ASSIGNMENT - Extract from the entries below, exactly as given, only the lines from the line containing "(204, 261) = (352, 128): purple" to the line containing "(638, 458) = (485, 446): none -> grey cup", both lines included.

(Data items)

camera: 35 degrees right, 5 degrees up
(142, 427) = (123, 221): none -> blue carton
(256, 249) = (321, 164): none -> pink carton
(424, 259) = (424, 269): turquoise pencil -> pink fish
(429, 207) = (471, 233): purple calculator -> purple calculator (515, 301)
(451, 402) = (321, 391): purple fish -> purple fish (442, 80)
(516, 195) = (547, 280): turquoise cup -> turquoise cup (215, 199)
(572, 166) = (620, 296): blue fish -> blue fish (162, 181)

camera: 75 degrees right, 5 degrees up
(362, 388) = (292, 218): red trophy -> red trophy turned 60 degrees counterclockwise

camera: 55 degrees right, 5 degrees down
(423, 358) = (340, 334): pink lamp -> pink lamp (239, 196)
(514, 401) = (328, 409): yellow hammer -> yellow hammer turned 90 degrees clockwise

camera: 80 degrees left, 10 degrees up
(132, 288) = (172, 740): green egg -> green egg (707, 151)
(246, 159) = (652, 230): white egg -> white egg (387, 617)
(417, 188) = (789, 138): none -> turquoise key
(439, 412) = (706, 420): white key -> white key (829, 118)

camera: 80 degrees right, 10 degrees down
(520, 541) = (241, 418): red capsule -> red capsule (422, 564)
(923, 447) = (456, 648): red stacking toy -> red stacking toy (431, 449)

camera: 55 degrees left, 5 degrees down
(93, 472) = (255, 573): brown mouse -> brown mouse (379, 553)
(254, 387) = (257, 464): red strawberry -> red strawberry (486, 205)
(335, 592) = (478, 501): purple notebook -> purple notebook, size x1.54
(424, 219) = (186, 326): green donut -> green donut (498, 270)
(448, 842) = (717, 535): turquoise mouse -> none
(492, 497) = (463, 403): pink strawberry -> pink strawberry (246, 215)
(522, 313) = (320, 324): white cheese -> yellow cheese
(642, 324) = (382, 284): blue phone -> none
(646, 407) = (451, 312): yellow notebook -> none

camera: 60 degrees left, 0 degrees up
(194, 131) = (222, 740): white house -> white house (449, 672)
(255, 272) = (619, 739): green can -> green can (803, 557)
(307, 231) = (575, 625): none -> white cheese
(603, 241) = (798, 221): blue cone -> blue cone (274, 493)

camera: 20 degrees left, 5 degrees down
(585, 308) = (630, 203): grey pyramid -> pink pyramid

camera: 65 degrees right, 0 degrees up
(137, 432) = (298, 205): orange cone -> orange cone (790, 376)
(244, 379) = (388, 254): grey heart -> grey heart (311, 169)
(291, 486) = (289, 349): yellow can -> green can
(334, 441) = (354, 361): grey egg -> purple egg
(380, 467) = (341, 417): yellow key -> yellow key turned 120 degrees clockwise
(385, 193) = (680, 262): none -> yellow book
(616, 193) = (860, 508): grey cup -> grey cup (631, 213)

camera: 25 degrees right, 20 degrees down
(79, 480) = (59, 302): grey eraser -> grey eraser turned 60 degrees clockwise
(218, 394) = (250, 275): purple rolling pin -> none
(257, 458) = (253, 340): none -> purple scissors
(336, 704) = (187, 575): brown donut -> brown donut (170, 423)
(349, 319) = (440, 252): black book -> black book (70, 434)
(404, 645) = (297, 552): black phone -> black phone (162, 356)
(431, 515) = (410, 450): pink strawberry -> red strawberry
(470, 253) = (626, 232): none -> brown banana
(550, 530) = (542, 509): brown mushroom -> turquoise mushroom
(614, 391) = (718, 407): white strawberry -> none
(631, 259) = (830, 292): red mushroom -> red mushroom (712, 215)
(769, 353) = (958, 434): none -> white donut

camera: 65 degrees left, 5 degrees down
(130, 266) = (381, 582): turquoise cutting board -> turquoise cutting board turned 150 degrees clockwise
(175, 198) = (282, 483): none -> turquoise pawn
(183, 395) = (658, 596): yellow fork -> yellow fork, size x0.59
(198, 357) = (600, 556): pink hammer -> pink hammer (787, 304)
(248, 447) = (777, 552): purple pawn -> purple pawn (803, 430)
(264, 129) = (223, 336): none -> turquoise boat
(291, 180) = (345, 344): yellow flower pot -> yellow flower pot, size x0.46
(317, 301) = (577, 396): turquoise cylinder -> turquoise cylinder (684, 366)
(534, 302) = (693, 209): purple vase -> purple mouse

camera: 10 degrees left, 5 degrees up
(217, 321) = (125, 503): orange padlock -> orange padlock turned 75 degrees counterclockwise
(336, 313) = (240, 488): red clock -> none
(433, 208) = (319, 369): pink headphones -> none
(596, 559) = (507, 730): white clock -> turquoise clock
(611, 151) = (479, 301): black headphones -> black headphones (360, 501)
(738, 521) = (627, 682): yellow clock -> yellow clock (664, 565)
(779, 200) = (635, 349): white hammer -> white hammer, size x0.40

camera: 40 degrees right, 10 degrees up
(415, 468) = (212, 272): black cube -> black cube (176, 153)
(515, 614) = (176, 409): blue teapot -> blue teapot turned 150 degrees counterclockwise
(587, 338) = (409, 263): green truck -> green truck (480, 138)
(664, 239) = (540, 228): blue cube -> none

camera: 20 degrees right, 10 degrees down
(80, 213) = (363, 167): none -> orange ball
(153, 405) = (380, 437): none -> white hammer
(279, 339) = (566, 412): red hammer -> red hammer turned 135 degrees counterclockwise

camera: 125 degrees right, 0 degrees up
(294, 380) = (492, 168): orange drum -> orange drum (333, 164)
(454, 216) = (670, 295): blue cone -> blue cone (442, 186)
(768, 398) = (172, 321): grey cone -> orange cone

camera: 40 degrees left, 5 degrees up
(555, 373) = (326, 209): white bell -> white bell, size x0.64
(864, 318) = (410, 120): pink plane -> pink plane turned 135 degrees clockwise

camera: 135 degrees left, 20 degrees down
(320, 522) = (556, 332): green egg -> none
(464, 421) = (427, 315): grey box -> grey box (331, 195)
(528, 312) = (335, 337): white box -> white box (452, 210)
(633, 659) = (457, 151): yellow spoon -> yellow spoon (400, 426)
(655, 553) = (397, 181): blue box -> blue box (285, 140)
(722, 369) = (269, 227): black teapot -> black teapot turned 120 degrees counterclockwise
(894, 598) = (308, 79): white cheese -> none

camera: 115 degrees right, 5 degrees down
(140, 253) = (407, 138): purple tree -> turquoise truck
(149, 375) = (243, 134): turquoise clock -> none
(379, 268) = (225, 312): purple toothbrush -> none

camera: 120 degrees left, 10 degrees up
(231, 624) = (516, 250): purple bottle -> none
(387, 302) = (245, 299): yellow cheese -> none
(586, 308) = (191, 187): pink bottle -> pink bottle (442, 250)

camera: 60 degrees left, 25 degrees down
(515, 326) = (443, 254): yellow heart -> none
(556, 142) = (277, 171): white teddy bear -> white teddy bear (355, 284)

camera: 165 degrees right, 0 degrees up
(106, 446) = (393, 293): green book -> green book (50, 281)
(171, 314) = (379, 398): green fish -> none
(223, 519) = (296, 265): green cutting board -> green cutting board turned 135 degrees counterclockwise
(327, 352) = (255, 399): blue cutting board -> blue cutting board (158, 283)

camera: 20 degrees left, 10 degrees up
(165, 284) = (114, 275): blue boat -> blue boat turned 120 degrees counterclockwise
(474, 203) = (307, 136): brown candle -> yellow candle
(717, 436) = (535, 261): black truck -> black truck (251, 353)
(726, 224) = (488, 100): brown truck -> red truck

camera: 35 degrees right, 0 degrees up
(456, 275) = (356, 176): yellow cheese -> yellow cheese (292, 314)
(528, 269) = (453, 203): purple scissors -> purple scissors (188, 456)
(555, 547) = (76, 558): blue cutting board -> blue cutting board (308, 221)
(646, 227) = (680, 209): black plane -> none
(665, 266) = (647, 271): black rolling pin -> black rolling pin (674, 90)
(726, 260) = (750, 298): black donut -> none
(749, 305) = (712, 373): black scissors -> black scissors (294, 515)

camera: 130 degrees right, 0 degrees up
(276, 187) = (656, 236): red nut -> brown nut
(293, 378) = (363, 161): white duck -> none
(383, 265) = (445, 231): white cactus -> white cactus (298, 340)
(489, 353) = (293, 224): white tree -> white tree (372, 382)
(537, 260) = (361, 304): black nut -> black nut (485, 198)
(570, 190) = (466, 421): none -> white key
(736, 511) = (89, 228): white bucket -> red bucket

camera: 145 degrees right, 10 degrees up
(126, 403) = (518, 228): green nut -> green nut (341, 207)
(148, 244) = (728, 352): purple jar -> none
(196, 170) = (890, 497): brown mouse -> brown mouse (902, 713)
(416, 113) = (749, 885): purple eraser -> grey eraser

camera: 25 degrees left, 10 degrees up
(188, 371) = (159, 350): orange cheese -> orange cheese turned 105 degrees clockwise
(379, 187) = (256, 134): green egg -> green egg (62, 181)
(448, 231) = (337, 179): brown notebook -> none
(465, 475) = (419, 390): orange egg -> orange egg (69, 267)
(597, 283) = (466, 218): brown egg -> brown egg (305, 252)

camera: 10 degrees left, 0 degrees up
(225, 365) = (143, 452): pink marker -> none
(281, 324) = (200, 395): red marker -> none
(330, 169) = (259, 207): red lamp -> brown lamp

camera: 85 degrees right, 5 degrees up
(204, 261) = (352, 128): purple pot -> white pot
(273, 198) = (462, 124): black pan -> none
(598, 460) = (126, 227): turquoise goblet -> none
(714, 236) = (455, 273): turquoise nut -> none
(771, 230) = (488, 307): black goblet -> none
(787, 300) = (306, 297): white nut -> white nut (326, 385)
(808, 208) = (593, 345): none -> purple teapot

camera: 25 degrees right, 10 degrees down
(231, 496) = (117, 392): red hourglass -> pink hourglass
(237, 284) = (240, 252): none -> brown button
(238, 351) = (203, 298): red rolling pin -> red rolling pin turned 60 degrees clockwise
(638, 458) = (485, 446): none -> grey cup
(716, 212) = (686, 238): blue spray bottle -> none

OUTPUT OF THE TASK -
(204, 261) = (352, 128): purple pot -> white pot
(273, 198) = (462, 124): black pan -> none
(598, 460) = (126, 227): turquoise goblet -> none
(714, 236) = (455, 273): turquoise nut -> none
(771, 230) = (488, 307): black goblet -> none
(787, 300) = (306, 297): white nut -> white nut (326, 385)
(808, 208) = (593, 345): none -> purple teapot

camera: 25 degrees right, 10 degrees down
(231, 496) = (117, 392): red hourglass -> pink hourglass
(237, 284) = (240, 252): none -> brown button
(238, 351) = (203, 298): red rolling pin -> red rolling pin turned 60 degrees clockwise
(638, 458) = (485, 446): none -> grey cup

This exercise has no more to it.